EXERCISE DESCRIPTION:
The reply should contain each record below, returned exactly as given.

LISTED RECORDS:
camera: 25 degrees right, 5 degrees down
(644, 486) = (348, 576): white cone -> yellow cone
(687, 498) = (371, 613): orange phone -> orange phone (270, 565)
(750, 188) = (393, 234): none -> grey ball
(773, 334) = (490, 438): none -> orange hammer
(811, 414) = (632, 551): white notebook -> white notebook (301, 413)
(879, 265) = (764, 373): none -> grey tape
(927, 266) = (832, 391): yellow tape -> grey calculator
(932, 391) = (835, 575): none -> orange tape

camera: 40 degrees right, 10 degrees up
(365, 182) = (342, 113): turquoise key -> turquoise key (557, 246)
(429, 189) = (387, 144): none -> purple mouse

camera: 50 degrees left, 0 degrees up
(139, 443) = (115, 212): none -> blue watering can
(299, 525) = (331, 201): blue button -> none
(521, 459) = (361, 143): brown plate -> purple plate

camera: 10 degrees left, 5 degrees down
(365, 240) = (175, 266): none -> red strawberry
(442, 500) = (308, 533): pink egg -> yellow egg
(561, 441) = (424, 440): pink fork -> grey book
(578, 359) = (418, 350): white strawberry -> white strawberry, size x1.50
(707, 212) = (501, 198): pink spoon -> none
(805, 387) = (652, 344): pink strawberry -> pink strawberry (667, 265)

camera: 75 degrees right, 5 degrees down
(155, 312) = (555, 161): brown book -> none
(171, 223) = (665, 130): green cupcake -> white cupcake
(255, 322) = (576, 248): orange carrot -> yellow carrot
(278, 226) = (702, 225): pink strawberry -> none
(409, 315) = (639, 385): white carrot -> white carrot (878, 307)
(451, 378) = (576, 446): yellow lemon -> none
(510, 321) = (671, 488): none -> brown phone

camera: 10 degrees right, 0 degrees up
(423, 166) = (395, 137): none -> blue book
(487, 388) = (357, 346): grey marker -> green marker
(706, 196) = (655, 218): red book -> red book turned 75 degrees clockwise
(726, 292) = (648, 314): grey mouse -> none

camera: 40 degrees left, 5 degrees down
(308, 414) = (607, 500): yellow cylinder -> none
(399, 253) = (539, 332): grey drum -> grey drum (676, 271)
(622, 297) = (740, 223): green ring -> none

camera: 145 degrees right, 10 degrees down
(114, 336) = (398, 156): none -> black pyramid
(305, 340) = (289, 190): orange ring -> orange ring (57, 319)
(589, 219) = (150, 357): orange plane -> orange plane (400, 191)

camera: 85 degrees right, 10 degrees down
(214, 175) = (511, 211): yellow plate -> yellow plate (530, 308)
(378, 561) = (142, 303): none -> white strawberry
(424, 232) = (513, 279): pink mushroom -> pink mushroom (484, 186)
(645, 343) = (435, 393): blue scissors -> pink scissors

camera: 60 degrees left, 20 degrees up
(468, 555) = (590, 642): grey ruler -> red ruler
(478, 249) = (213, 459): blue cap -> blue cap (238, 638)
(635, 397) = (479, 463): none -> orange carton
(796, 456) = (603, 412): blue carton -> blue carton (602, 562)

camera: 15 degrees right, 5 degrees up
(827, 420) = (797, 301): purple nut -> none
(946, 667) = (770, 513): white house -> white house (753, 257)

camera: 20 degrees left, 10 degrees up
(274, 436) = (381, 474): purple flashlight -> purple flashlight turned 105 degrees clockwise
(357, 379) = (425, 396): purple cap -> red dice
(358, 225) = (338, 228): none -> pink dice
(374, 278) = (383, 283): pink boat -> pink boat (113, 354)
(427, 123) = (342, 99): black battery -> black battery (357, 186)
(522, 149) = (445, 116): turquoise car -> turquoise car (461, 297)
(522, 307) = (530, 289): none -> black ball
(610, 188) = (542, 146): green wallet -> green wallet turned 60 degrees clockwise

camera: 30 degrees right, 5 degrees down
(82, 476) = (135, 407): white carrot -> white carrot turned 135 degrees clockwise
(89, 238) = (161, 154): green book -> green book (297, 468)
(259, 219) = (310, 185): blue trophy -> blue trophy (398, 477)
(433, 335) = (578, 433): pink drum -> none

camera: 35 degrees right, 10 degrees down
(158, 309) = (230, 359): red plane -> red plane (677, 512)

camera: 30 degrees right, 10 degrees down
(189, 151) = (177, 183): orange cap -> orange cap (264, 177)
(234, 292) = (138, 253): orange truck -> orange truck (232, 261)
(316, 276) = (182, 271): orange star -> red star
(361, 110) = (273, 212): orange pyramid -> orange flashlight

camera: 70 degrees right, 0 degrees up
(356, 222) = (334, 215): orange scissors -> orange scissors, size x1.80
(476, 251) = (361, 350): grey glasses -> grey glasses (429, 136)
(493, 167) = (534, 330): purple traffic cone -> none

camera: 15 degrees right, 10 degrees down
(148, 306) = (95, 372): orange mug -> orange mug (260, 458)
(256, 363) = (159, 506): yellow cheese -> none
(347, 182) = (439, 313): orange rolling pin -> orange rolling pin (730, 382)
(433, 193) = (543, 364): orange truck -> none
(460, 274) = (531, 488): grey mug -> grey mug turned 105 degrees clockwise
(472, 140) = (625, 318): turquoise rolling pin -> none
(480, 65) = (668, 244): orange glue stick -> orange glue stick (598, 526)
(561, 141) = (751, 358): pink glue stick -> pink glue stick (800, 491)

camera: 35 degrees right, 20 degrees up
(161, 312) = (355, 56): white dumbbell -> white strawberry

TASK RESULT:
camera: 25 degrees right, 5 degrees down
(644, 486) = (348, 576): white cone -> yellow cone
(687, 498) = (371, 613): orange phone -> orange phone (270, 565)
(750, 188) = (393, 234): none -> grey ball
(773, 334) = (490, 438): none -> orange hammer
(811, 414) = (632, 551): white notebook -> white notebook (301, 413)
(879, 265) = (764, 373): none -> grey tape
(927, 266) = (832, 391): yellow tape -> grey calculator
(932, 391) = (835, 575): none -> orange tape

camera: 40 degrees right, 10 degrees up
(365, 182) = (342, 113): turquoise key -> turquoise key (557, 246)
(429, 189) = (387, 144): none -> purple mouse

camera: 50 degrees left, 0 degrees up
(139, 443) = (115, 212): none -> blue watering can
(299, 525) = (331, 201): blue button -> none
(521, 459) = (361, 143): brown plate -> purple plate

camera: 10 degrees left, 5 degrees down
(365, 240) = (175, 266): none -> red strawberry
(442, 500) = (308, 533): pink egg -> yellow egg
(561, 441) = (424, 440): pink fork -> grey book
(578, 359) = (418, 350): white strawberry -> white strawberry, size x1.50
(707, 212) = (501, 198): pink spoon -> none
(805, 387) = (652, 344): pink strawberry -> pink strawberry (667, 265)

camera: 75 degrees right, 5 degrees down
(155, 312) = (555, 161): brown book -> none
(171, 223) = (665, 130): green cupcake -> white cupcake
(255, 322) = (576, 248): orange carrot -> yellow carrot
(278, 226) = (702, 225): pink strawberry -> none
(409, 315) = (639, 385): white carrot -> white carrot (878, 307)
(451, 378) = (576, 446): yellow lemon -> none
(510, 321) = (671, 488): none -> brown phone

camera: 10 degrees right, 0 degrees up
(423, 166) = (395, 137): none -> blue book
(487, 388) = (357, 346): grey marker -> green marker
(706, 196) = (655, 218): red book -> red book turned 75 degrees clockwise
(726, 292) = (648, 314): grey mouse -> none

camera: 40 degrees left, 5 degrees down
(308, 414) = (607, 500): yellow cylinder -> none
(399, 253) = (539, 332): grey drum -> grey drum (676, 271)
(622, 297) = (740, 223): green ring -> none

camera: 145 degrees right, 10 degrees down
(114, 336) = (398, 156): none -> black pyramid
(305, 340) = (289, 190): orange ring -> orange ring (57, 319)
(589, 219) = (150, 357): orange plane -> orange plane (400, 191)

camera: 85 degrees right, 10 degrees down
(214, 175) = (511, 211): yellow plate -> yellow plate (530, 308)
(378, 561) = (142, 303): none -> white strawberry
(424, 232) = (513, 279): pink mushroom -> pink mushroom (484, 186)
(645, 343) = (435, 393): blue scissors -> pink scissors

camera: 60 degrees left, 20 degrees up
(468, 555) = (590, 642): grey ruler -> red ruler
(478, 249) = (213, 459): blue cap -> blue cap (238, 638)
(635, 397) = (479, 463): none -> orange carton
(796, 456) = (603, 412): blue carton -> blue carton (602, 562)

camera: 15 degrees right, 5 degrees up
(827, 420) = (797, 301): purple nut -> none
(946, 667) = (770, 513): white house -> white house (753, 257)

camera: 20 degrees left, 10 degrees up
(274, 436) = (381, 474): purple flashlight -> purple flashlight turned 105 degrees clockwise
(357, 379) = (425, 396): purple cap -> red dice
(358, 225) = (338, 228): none -> pink dice
(374, 278) = (383, 283): pink boat -> pink boat (113, 354)
(427, 123) = (342, 99): black battery -> black battery (357, 186)
(522, 149) = (445, 116): turquoise car -> turquoise car (461, 297)
(522, 307) = (530, 289): none -> black ball
(610, 188) = (542, 146): green wallet -> green wallet turned 60 degrees clockwise

camera: 30 degrees right, 5 degrees down
(82, 476) = (135, 407): white carrot -> white carrot turned 135 degrees clockwise
(89, 238) = (161, 154): green book -> green book (297, 468)
(259, 219) = (310, 185): blue trophy -> blue trophy (398, 477)
(433, 335) = (578, 433): pink drum -> none

camera: 35 degrees right, 10 degrees down
(158, 309) = (230, 359): red plane -> red plane (677, 512)

camera: 30 degrees right, 10 degrees down
(189, 151) = (177, 183): orange cap -> orange cap (264, 177)
(234, 292) = (138, 253): orange truck -> orange truck (232, 261)
(316, 276) = (182, 271): orange star -> red star
(361, 110) = (273, 212): orange pyramid -> orange flashlight

camera: 70 degrees right, 0 degrees up
(356, 222) = (334, 215): orange scissors -> orange scissors, size x1.80
(476, 251) = (361, 350): grey glasses -> grey glasses (429, 136)
(493, 167) = (534, 330): purple traffic cone -> none

camera: 15 degrees right, 10 degrees down
(148, 306) = (95, 372): orange mug -> orange mug (260, 458)
(256, 363) = (159, 506): yellow cheese -> none
(347, 182) = (439, 313): orange rolling pin -> orange rolling pin (730, 382)
(433, 193) = (543, 364): orange truck -> none
(460, 274) = (531, 488): grey mug -> grey mug turned 105 degrees clockwise
(472, 140) = (625, 318): turquoise rolling pin -> none
(480, 65) = (668, 244): orange glue stick -> orange glue stick (598, 526)
(561, 141) = (751, 358): pink glue stick -> pink glue stick (800, 491)

camera: 35 degrees right, 20 degrees up
(161, 312) = (355, 56): white dumbbell -> white strawberry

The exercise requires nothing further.